**The data**:

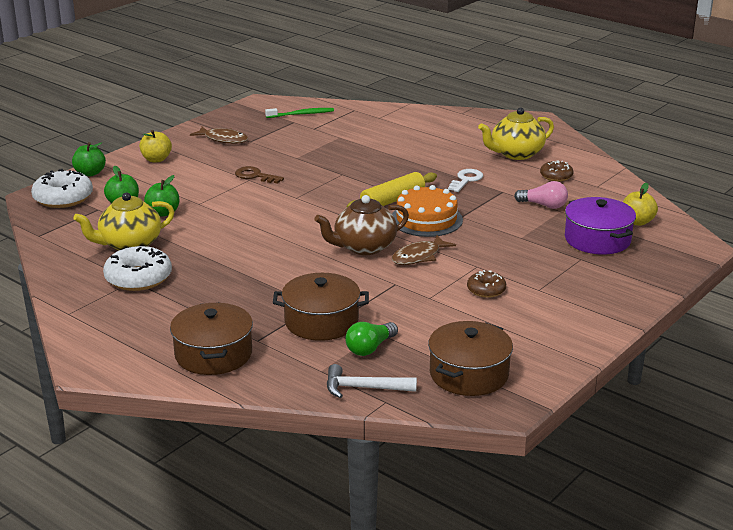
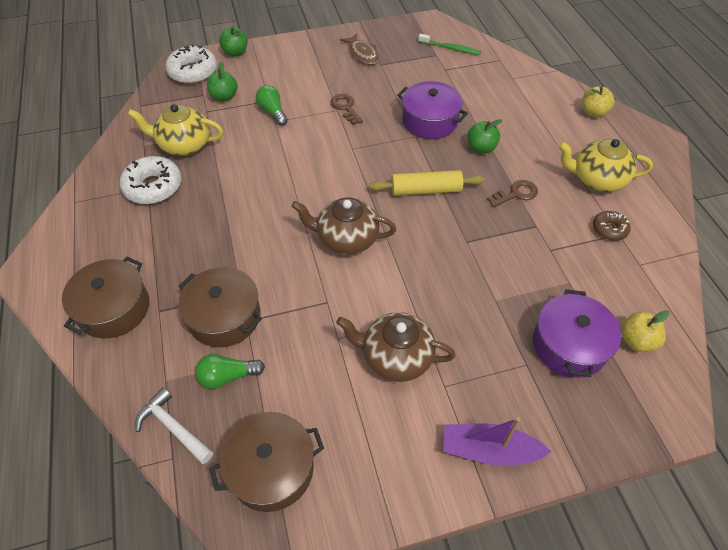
camera: 35 degrees right, 25 degrees up
yellow apple [139,130,172,162] -> yellow apple moved to [582,86,615,118]
green apple [144,175,179,217] -> green apple moved to [467,119,502,153]
orange cake [392,185,463,237] -> none
brown fish [392,235,456,265] -> none
white key [448,169,483,192] -> brown key [487,180,538,207]
brown donut [467,270,506,298] -> brown teapot [336,312,455,382]
pink light bulb [514,181,568,209] -> none
none -> green light bulb [256,85,288,126]
none -> purple pot [397,81,468,139]
none -> purple boat [443,417,552,466]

**What is required**:
Leaving the pictures out, output the material exactly as it appears.

**Solution to this problem**:
camera: 35 degrees right, 25 degrees up
yellow apple [139,130,172,162] -> yellow apple moved to [582,86,615,118]
green apple [144,175,179,217] -> green apple moved to [467,119,502,153]
orange cake [392,185,463,237] -> none
brown fish [392,235,456,265] -> none
white key [448,169,483,192] -> brown key [487,180,538,207]
brown donut [467,270,506,298] -> brown teapot [336,312,455,382]
pink light bulb [514,181,568,209] -> none
none -> green light bulb [256,85,288,126]
none -> purple pot [397,81,468,139]
none -> purple boat [443,417,552,466]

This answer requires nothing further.